(EXTRACTED DATA Opens)

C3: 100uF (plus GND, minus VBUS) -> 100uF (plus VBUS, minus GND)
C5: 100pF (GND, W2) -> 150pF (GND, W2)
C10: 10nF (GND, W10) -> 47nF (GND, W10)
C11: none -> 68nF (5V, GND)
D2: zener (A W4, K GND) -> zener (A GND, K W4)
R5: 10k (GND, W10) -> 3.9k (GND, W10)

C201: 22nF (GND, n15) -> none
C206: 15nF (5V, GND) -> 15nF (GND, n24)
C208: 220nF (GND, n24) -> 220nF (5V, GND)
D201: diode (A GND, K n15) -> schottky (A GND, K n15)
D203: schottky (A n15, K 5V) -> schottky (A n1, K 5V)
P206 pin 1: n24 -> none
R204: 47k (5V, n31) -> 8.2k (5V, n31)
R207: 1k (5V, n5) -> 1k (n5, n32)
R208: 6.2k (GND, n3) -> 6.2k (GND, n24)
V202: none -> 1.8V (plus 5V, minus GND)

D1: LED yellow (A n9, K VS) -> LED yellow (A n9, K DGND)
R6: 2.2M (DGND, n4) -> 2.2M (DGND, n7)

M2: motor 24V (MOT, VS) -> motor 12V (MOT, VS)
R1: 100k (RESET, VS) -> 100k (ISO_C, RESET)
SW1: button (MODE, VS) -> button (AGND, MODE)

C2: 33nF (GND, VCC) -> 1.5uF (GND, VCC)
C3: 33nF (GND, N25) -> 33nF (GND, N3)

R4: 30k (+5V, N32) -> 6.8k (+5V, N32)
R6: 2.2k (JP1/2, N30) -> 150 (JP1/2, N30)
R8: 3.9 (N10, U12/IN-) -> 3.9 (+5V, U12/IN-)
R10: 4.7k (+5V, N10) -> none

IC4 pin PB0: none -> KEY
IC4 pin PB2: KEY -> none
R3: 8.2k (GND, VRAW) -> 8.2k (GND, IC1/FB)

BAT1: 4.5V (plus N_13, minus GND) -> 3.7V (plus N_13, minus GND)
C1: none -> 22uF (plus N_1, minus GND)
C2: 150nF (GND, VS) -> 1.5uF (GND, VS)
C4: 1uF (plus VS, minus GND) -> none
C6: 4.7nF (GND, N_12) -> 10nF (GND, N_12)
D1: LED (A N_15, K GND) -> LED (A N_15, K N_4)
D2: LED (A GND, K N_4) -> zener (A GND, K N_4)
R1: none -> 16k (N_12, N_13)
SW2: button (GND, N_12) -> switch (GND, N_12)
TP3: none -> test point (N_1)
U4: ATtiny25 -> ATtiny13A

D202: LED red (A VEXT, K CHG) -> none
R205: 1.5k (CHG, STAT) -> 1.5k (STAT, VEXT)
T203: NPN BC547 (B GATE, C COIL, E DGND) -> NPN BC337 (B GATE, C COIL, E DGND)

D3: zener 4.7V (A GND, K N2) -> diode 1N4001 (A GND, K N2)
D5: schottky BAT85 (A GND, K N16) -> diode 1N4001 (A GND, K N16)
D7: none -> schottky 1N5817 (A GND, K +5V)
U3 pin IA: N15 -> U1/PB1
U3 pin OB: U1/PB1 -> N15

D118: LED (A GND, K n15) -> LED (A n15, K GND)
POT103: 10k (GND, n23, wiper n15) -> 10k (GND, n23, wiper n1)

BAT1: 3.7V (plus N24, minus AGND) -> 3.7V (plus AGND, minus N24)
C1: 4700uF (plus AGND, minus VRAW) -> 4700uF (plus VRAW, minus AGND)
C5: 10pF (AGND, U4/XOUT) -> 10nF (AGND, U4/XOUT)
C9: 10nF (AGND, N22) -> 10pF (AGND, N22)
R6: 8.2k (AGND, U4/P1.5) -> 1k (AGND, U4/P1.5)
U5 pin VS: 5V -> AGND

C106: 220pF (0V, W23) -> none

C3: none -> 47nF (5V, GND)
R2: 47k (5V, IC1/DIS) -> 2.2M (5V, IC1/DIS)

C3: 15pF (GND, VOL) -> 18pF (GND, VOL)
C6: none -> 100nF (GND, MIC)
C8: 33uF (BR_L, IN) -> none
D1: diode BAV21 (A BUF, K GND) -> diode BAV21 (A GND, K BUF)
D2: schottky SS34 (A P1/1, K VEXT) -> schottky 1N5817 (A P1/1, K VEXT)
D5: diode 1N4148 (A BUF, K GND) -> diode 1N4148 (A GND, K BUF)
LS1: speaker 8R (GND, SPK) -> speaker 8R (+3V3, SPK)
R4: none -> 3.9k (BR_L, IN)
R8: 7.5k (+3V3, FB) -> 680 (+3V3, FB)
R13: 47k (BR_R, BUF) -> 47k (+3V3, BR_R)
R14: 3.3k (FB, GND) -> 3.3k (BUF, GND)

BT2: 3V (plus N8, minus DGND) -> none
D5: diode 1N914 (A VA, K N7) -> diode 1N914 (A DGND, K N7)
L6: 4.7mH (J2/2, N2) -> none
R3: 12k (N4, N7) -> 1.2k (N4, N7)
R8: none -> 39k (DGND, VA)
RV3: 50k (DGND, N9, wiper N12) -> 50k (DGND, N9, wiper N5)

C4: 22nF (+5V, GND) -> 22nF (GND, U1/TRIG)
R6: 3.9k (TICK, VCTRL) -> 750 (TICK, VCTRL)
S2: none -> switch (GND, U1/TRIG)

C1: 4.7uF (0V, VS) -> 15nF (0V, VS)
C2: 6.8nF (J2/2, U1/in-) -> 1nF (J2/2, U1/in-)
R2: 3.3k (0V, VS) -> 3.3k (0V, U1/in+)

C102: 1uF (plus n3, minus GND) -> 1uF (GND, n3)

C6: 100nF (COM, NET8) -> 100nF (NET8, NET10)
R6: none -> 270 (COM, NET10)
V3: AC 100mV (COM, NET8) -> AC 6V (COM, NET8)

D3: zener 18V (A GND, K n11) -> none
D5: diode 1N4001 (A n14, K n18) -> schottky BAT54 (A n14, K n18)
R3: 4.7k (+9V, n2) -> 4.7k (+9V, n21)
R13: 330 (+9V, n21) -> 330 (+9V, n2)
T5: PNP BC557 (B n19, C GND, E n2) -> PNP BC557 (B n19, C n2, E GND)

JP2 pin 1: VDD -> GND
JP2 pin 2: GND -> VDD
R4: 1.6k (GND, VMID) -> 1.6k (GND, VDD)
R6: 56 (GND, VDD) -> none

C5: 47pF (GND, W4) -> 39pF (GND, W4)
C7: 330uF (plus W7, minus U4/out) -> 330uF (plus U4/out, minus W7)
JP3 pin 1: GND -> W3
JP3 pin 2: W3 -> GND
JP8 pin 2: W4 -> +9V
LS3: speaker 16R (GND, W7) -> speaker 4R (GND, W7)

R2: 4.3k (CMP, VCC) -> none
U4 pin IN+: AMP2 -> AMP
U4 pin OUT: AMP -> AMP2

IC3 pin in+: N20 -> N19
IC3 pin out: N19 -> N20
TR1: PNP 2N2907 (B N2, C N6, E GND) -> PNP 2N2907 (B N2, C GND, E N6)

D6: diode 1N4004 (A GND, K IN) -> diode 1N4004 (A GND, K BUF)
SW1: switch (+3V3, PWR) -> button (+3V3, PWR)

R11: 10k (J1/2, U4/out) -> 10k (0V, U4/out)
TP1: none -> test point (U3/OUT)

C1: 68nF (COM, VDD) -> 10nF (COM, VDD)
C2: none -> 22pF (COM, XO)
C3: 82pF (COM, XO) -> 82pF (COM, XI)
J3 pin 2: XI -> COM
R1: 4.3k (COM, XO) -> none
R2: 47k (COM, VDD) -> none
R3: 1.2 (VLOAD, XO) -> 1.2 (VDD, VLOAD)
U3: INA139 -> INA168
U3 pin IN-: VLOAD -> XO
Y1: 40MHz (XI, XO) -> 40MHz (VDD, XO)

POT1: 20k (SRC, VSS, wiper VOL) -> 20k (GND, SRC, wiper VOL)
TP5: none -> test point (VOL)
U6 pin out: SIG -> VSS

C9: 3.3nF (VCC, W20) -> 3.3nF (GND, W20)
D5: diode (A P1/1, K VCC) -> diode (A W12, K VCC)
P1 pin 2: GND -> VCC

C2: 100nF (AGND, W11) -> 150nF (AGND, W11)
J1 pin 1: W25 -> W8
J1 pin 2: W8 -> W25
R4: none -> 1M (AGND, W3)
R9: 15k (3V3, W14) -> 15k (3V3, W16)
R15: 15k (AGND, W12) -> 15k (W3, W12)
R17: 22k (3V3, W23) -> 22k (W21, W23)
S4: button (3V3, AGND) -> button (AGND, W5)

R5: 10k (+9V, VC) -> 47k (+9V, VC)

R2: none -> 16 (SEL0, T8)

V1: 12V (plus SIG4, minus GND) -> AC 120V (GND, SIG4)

(EXTRACTED DATA Closes)

- WHAT YOU ARE ASKED TO DO:
For the string "VRAW", go line by line through the material and copy every line that has it.

- EXERCISE RESULT:
R3: 8.2k (GND, VRAW) -> 8.2k (GND, IC1/FB)
C1: 4700uF (plus AGND, minus VRAW) -> 4700uF (plus VRAW, minus AGND)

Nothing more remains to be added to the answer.